WORK REQUEST
The response must consist of the lines below from the one with "(455, 585) = (174, 67): grey" through the one with "(505, 139) = (429, 80): none -> red pear", exactly as they appear and with both ends kept.

___ MATERIAL SUPPLIED

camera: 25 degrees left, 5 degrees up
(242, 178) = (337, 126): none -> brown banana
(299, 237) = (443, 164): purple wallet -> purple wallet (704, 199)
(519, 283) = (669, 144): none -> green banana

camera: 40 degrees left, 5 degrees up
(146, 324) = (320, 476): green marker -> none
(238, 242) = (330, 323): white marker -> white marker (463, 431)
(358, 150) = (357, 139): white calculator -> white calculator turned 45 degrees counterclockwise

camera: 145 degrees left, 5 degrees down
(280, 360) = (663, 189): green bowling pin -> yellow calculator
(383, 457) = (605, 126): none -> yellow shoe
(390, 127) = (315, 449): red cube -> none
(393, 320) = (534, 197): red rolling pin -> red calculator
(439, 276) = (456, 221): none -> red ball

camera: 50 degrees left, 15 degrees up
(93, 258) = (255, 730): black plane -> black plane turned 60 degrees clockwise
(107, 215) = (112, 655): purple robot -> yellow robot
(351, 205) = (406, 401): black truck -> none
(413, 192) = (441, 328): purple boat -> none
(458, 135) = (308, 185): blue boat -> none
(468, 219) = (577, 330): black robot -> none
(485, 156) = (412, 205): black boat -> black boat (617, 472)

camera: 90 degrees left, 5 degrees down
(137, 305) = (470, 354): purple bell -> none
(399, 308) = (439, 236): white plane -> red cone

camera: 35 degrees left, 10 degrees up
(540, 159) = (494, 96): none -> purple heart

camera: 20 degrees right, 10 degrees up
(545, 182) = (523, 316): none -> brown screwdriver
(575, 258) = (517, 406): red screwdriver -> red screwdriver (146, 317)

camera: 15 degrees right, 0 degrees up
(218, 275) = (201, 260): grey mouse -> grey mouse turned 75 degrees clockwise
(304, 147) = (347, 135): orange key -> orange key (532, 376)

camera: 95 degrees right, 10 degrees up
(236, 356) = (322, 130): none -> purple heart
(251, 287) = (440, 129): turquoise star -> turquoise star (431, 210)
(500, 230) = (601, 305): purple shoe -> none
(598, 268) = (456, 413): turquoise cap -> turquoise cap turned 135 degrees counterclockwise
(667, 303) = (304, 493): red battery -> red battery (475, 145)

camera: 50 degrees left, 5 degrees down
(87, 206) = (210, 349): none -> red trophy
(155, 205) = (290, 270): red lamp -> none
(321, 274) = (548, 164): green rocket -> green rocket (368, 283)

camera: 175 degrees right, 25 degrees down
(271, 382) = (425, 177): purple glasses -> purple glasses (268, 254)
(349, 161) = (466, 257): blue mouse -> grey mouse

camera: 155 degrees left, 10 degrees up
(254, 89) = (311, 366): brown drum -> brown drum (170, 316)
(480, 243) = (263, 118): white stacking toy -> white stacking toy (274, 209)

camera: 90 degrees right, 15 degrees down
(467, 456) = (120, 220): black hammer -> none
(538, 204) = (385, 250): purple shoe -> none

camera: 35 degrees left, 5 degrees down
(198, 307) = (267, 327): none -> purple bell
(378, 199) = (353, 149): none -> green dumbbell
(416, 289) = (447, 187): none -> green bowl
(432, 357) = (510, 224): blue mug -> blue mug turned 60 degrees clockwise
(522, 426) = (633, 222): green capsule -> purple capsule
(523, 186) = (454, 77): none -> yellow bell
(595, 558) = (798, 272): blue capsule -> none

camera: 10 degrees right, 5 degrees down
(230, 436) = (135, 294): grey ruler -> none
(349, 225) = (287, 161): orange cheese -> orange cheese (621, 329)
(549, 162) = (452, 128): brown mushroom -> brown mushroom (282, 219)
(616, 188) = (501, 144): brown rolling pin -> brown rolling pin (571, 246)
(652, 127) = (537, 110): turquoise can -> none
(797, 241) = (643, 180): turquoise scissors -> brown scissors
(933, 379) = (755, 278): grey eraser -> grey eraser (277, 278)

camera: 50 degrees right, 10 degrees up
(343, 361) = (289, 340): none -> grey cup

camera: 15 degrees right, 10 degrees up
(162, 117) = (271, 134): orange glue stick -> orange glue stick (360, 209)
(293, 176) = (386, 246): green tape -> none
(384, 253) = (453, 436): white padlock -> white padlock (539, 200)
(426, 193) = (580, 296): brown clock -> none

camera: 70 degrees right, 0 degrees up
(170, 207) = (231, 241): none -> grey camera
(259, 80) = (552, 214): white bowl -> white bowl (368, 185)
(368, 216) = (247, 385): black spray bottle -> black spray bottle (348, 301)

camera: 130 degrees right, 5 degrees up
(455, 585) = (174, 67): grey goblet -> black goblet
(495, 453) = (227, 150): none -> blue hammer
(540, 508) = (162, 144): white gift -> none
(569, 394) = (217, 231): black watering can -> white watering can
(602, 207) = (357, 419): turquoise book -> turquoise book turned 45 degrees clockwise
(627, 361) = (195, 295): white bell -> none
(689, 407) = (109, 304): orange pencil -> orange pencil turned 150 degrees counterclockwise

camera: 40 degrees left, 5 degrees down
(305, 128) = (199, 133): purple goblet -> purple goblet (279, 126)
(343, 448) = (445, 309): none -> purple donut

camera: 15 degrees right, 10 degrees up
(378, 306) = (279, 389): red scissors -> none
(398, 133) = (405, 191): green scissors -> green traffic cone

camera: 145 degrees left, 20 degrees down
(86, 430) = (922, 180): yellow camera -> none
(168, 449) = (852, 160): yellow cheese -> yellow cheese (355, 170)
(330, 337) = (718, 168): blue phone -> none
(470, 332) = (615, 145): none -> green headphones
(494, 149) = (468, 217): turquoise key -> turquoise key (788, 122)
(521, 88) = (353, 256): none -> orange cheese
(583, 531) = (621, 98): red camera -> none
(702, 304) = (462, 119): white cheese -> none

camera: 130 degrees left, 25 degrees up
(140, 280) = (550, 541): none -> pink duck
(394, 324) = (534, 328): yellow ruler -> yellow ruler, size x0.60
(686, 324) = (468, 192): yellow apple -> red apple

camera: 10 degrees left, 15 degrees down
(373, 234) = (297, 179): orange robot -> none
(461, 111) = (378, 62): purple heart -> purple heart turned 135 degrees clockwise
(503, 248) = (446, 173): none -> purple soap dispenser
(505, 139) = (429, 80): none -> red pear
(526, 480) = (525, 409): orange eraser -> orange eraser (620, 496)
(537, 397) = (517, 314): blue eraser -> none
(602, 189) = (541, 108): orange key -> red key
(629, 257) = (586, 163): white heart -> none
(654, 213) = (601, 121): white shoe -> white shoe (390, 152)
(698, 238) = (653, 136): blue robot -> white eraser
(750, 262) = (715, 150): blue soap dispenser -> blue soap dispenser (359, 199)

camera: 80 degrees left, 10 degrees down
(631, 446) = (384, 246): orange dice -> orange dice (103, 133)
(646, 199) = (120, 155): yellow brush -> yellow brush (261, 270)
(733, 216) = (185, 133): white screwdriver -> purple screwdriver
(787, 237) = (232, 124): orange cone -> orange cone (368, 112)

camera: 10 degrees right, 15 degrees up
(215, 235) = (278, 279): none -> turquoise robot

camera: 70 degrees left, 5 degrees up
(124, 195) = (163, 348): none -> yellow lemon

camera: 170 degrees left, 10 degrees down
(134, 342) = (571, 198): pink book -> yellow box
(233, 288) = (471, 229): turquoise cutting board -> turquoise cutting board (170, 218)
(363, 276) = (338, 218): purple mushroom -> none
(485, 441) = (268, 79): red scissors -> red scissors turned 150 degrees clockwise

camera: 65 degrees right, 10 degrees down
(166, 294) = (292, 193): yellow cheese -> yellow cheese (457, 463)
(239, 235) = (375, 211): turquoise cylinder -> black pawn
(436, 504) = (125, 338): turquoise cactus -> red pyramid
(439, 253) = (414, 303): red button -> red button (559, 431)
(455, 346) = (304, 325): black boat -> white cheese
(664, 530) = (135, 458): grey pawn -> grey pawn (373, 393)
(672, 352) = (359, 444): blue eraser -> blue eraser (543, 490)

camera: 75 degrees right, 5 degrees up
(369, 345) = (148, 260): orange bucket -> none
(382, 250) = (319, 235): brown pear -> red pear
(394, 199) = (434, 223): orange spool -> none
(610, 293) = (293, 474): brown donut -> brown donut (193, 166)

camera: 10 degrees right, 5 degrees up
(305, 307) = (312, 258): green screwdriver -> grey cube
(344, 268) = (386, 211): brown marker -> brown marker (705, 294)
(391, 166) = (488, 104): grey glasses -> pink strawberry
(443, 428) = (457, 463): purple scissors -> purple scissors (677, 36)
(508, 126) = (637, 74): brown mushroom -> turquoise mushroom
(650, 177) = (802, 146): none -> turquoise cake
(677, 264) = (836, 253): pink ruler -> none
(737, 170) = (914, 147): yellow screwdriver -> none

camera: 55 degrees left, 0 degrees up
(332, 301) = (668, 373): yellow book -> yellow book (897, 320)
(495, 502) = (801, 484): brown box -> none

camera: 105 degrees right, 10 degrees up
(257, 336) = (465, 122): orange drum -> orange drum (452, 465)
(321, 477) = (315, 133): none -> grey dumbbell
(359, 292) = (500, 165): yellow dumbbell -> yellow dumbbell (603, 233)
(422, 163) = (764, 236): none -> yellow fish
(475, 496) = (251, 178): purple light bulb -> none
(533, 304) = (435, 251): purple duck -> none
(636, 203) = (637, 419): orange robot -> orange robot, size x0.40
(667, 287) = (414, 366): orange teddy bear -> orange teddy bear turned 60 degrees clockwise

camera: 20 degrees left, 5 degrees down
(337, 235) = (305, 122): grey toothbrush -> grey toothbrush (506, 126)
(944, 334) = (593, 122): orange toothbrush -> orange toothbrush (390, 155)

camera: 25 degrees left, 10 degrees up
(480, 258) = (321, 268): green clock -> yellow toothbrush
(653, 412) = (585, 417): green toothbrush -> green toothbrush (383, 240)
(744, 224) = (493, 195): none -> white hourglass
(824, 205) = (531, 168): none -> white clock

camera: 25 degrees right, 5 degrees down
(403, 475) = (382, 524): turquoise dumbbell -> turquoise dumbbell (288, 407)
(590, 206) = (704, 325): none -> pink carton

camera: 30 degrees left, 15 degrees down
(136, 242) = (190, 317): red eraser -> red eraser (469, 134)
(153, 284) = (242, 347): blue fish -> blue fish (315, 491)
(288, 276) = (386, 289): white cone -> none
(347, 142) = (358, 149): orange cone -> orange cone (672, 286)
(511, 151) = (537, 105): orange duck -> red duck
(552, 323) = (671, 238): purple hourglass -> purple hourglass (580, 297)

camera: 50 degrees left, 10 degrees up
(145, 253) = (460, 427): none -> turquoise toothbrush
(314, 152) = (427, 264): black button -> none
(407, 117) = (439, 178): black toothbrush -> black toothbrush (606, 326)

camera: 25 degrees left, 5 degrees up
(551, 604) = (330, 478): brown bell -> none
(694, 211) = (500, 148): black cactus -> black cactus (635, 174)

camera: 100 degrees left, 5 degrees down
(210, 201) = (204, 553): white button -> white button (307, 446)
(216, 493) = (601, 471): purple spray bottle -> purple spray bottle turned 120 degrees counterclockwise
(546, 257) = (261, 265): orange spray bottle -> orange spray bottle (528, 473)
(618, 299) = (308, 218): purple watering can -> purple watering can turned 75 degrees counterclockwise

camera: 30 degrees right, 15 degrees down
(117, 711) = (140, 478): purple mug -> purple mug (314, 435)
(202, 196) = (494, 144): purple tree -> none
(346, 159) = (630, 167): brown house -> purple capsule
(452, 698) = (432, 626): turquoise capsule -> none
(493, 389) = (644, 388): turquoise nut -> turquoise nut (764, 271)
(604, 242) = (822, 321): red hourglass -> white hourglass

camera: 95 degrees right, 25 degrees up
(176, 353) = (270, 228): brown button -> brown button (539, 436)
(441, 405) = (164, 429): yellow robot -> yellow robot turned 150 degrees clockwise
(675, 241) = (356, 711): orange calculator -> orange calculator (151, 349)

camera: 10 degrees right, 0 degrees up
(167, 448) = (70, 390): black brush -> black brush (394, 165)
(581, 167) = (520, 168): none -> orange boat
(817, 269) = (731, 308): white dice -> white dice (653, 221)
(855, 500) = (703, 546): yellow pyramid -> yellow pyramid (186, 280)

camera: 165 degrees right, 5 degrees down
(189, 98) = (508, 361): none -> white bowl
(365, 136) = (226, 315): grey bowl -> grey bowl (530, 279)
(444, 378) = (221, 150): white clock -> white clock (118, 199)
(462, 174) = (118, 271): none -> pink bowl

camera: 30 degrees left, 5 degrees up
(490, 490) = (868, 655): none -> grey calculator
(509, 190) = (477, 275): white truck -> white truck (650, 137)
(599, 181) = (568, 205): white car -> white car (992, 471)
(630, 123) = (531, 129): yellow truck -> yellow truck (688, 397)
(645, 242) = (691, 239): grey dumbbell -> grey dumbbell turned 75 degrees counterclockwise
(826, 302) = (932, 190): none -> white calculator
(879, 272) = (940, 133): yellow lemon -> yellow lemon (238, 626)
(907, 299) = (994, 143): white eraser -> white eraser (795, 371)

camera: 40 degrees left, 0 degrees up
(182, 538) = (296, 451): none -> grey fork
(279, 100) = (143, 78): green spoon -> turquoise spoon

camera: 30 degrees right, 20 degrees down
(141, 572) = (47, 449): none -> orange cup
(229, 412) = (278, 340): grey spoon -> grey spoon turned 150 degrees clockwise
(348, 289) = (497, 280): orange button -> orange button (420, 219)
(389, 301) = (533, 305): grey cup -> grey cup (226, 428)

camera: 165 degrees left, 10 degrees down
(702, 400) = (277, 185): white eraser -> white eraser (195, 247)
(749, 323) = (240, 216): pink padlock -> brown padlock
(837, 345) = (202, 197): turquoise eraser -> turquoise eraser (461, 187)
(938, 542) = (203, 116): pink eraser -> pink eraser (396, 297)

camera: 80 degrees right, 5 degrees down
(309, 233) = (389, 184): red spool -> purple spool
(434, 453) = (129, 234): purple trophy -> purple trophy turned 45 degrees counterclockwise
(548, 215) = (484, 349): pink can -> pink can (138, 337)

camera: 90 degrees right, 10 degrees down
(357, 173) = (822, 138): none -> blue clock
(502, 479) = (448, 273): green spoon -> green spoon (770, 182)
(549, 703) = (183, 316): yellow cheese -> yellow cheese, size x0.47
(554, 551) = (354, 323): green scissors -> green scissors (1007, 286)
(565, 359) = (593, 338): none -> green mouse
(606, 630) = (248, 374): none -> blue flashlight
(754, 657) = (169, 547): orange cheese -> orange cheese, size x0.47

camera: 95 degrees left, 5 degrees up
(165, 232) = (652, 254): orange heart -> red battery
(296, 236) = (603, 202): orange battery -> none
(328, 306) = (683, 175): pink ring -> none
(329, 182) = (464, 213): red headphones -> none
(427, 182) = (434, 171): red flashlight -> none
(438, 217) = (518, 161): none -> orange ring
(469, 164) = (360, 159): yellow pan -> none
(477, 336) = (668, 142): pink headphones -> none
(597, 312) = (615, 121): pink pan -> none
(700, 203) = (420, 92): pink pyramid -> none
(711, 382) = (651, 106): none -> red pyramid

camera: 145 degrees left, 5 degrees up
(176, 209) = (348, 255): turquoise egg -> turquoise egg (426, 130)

______

ANSWER BELOW
(455, 585) = (174, 67): grey goblet -> black goblet
(495, 453) = (227, 150): none -> blue hammer
(540, 508) = (162, 144): white gift -> none
(569, 394) = (217, 231): black watering can -> white watering can
(602, 207) = (357, 419): turquoise book -> turquoise book turned 45 degrees clockwise
(627, 361) = (195, 295): white bell -> none
(689, 407) = (109, 304): orange pencil -> orange pencil turned 150 degrees counterclockwise

camera: 40 degrees left, 5 degrees down
(305, 128) = (199, 133): purple goblet -> purple goblet (279, 126)
(343, 448) = (445, 309): none -> purple donut

camera: 15 degrees right, 10 degrees up
(378, 306) = (279, 389): red scissors -> none
(398, 133) = (405, 191): green scissors -> green traffic cone

camera: 145 degrees left, 20 degrees down
(86, 430) = (922, 180): yellow camera -> none
(168, 449) = (852, 160): yellow cheese -> yellow cheese (355, 170)
(330, 337) = (718, 168): blue phone -> none
(470, 332) = (615, 145): none -> green headphones
(494, 149) = (468, 217): turquoise key -> turquoise key (788, 122)
(521, 88) = (353, 256): none -> orange cheese
(583, 531) = (621, 98): red camera -> none
(702, 304) = (462, 119): white cheese -> none

camera: 130 degrees left, 25 degrees up
(140, 280) = (550, 541): none -> pink duck
(394, 324) = (534, 328): yellow ruler -> yellow ruler, size x0.60
(686, 324) = (468, 192): yellow apple -> red apple

camera: 10 degrees left, 15 degrees down
(373, 234) = (297, 179): orange robot -> none
(461, 111) = (378, 62): purple heart -> purple heart turned 135 degrees clockwise
(503, 248) = (446, 173): none -> purple soap dispenser
(505, 139) = (429, 80): none -> red pear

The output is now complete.